■ **Your task**
Retype all the records below exactly as they are, with no image carried over.

(Dataset excerpts)

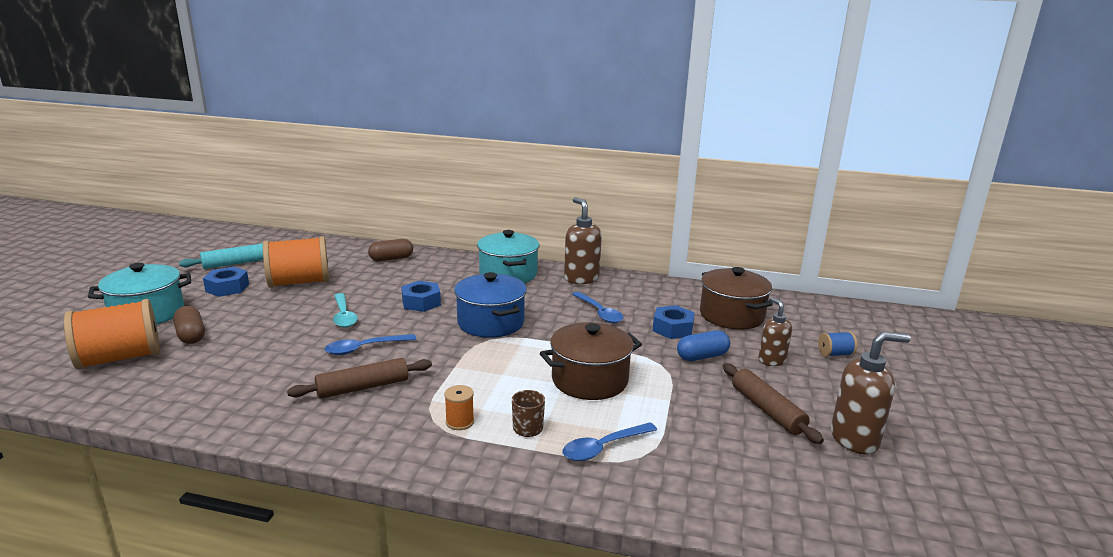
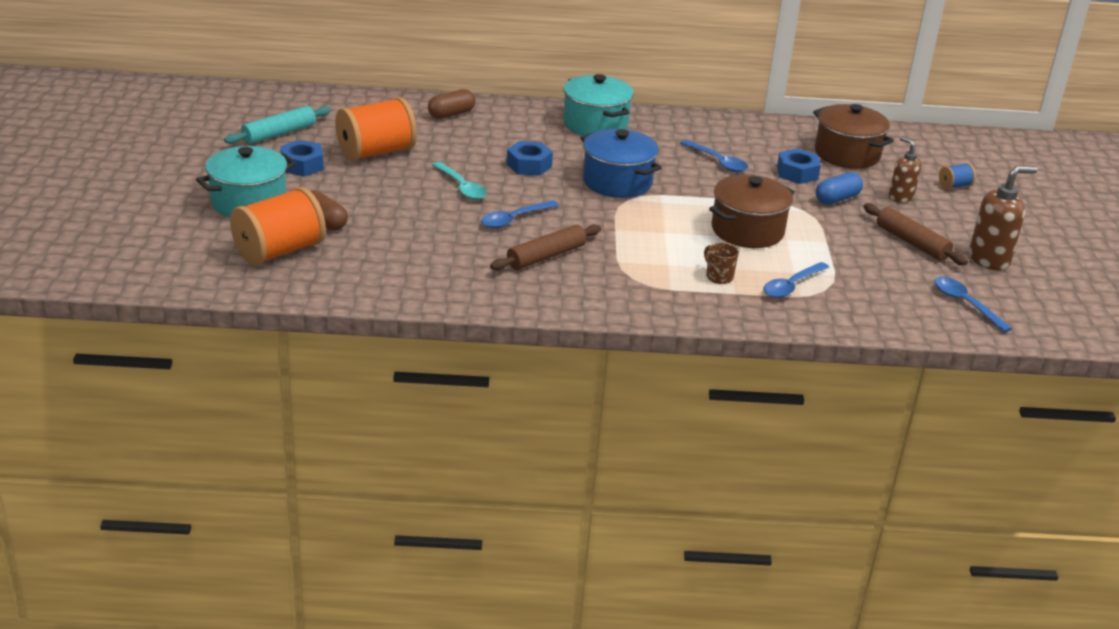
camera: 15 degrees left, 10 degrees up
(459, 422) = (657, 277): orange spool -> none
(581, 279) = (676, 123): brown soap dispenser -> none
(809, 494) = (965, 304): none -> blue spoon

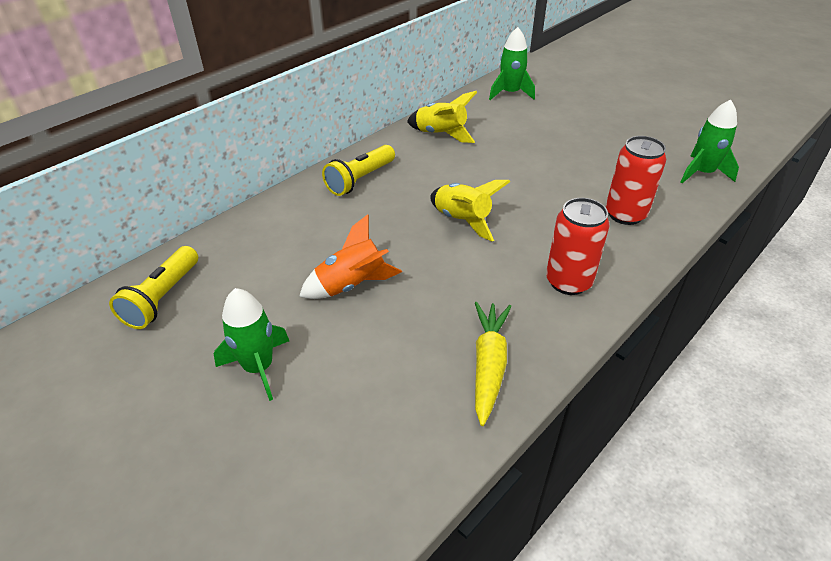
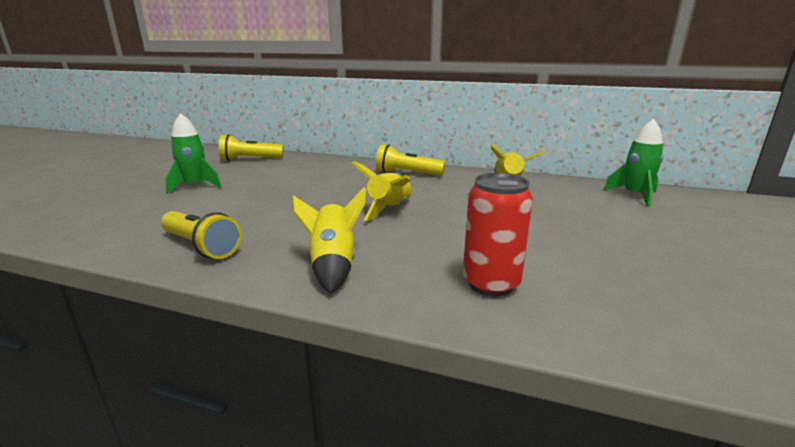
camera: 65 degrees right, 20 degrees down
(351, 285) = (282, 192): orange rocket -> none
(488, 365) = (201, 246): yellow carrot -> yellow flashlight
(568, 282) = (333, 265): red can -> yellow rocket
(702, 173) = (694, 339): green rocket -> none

■ **Task result**
camera: 15 degrees left, 10 degrees up
(459, 422) = (657, 277): orange spool -> none
(581, 279) = (676, 123): brown soap dispenser -> none
(809, 494) = (965, 304): none -> blue spoon

camera: 65 degrees right, 20 degrees down
(351, 285) = (282, 192): orange rocket -> none
(488, 365) = (201, 246): yellow carrot -> yellow flashlight
(568, 282) = (333, 265): red can -> yellow rocket
(702, 173) = (694, 339): green rocket -> none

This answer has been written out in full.